## [Directions for this task]
Repeat the full listing below verbatim and keep the images out.

____________

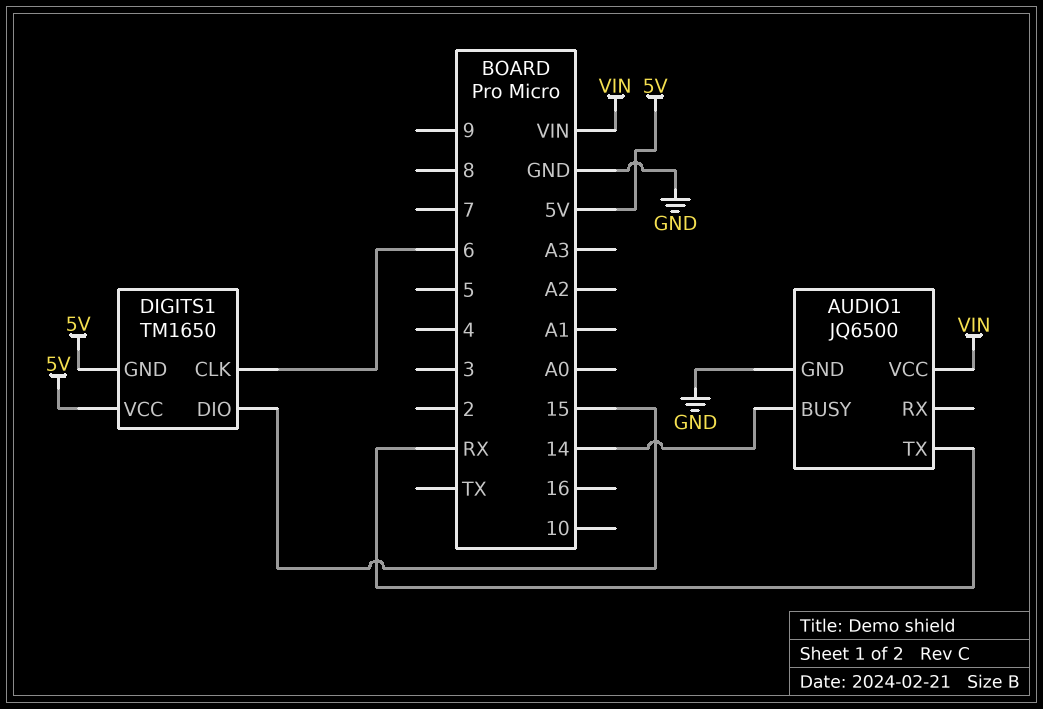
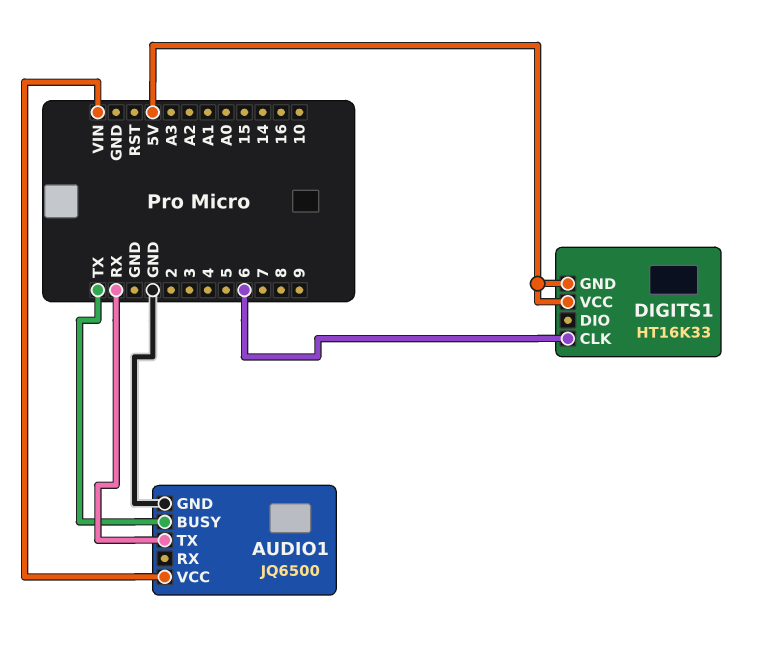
AUDIO1 pin BUSY: 14 -> TX
DIGITS1: TM1650 -> HT16K33
DIGITS1 pin DIO: 15 -> none

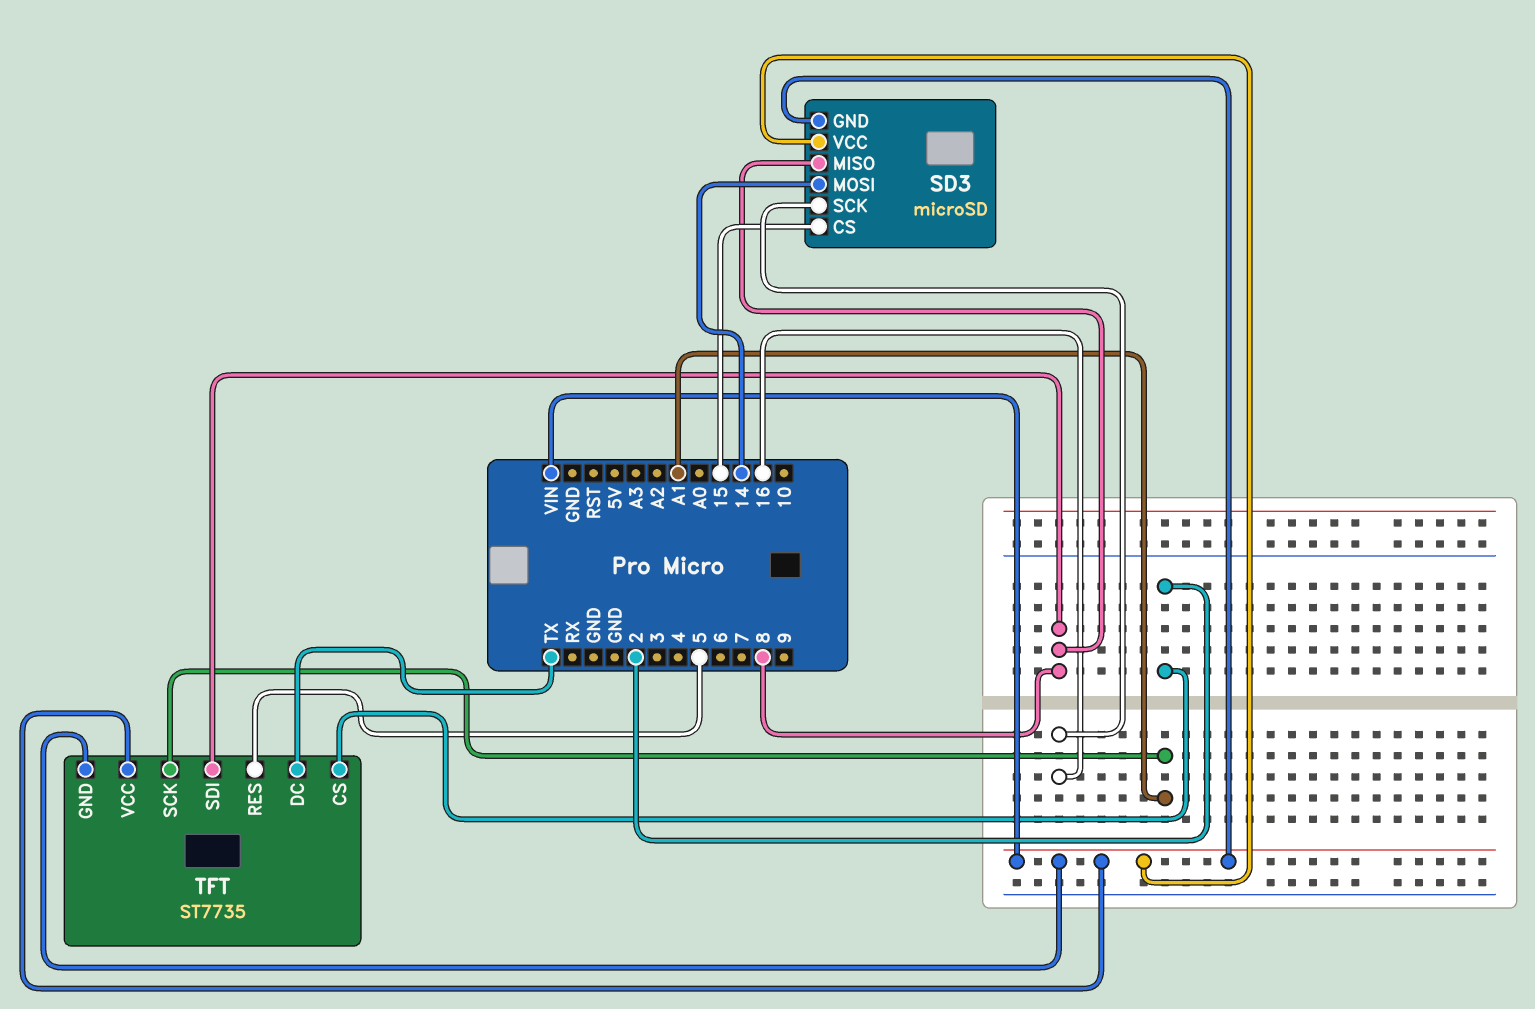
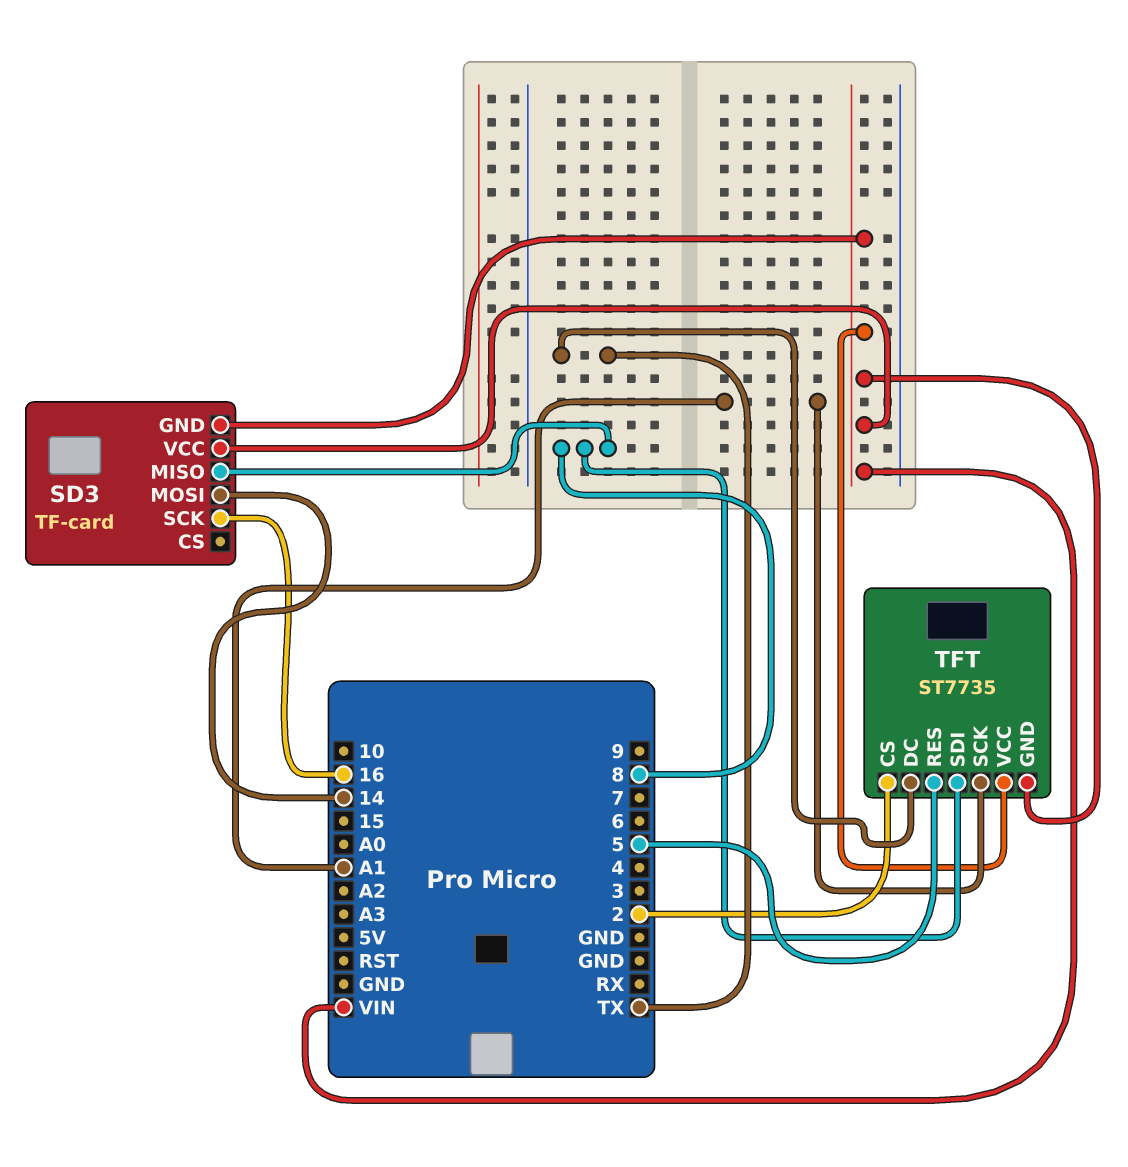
SD3: microSD -> TF-card
SD3 pin CS: 15 -> none

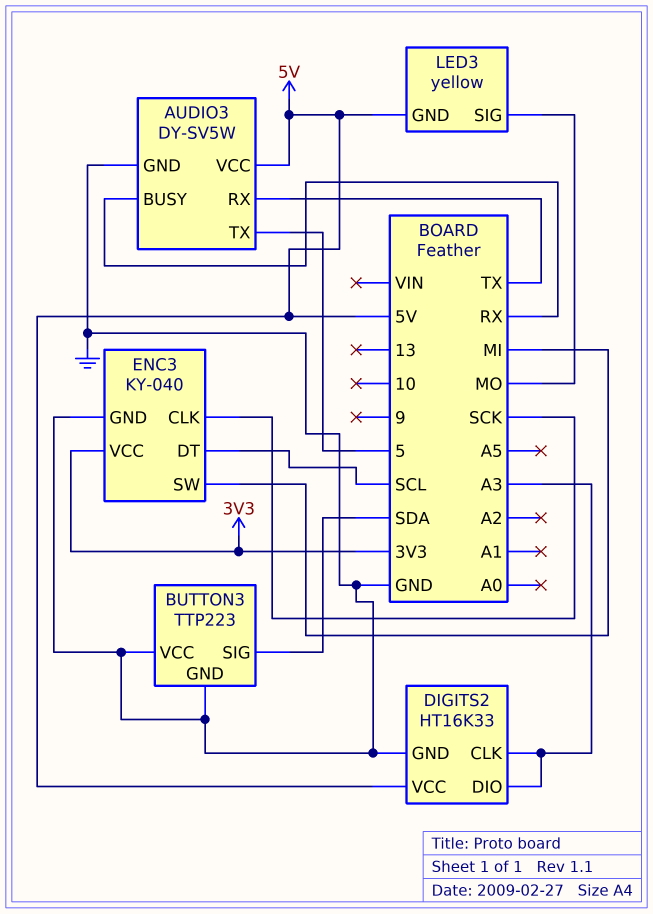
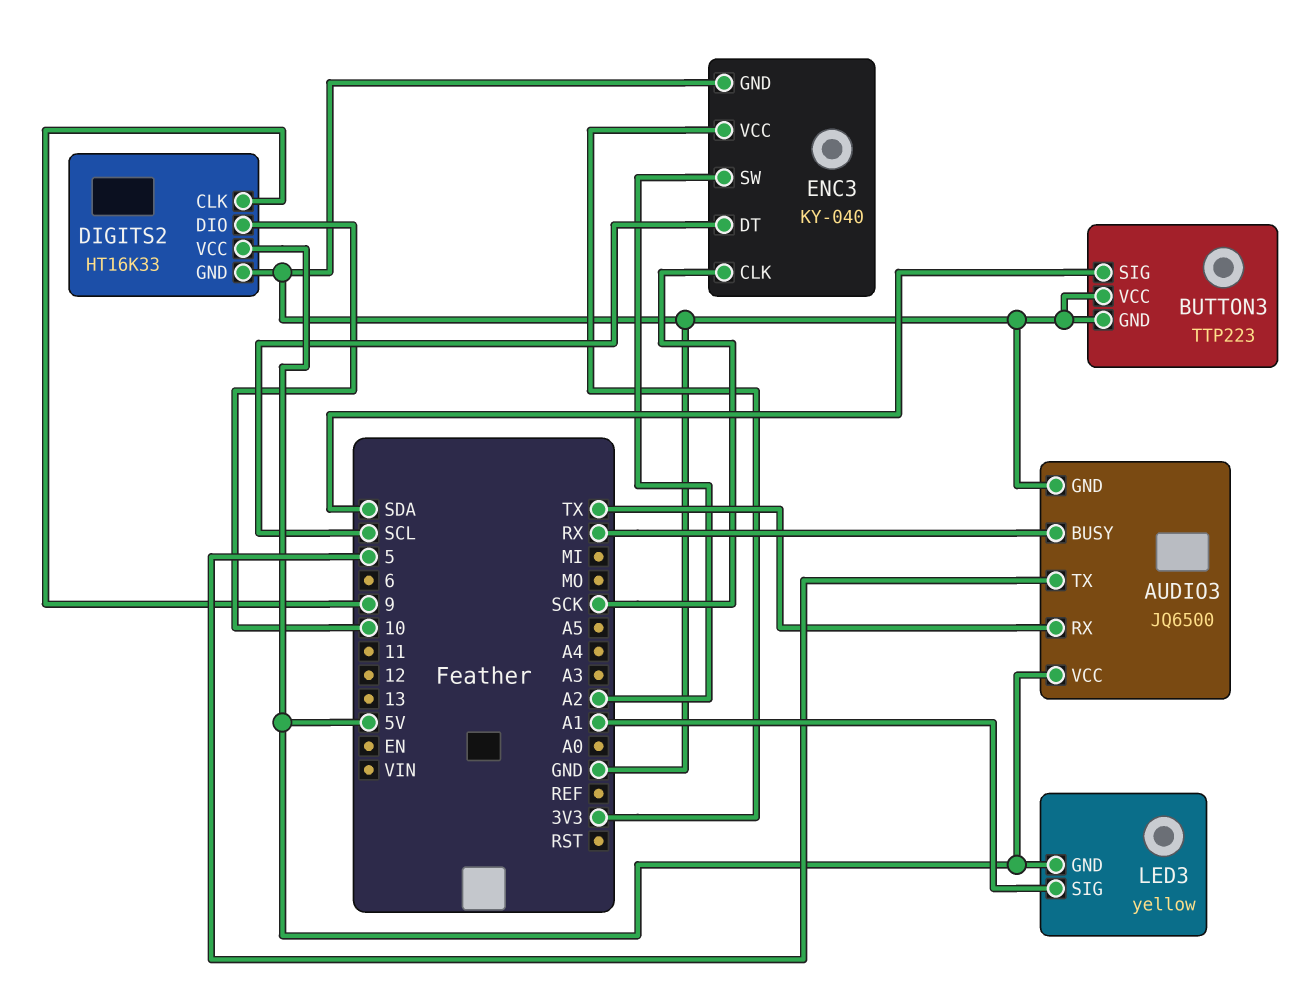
AUDIO3: DY-SV5W -> JQ6500
DIGITS2 pin CLK: A3 -> 9
DIGITS2 pin DIO: A3 -> 10
ENC3 pin SW: MI -> A2
LED3 pin SIG: MO -> A1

____________

## [Result]
AUDIO1 pin BUSY: 14 -> TX
DIGITS1: TM1650 -> HT16K33
DIGITS1 pin DIO: 15 -> none

SD3: microSD -> TF-card
SD3 pin CS: 15 -> none

AUDIO3: DY-SV5W -> JQ6500
DIGITS2 pin CLK: A3 -> 9
DIGITS2 pin DIO: A3 -> 10
ENC3 pin SW: MI -> A2
LED3 pin SIG: MO -> A1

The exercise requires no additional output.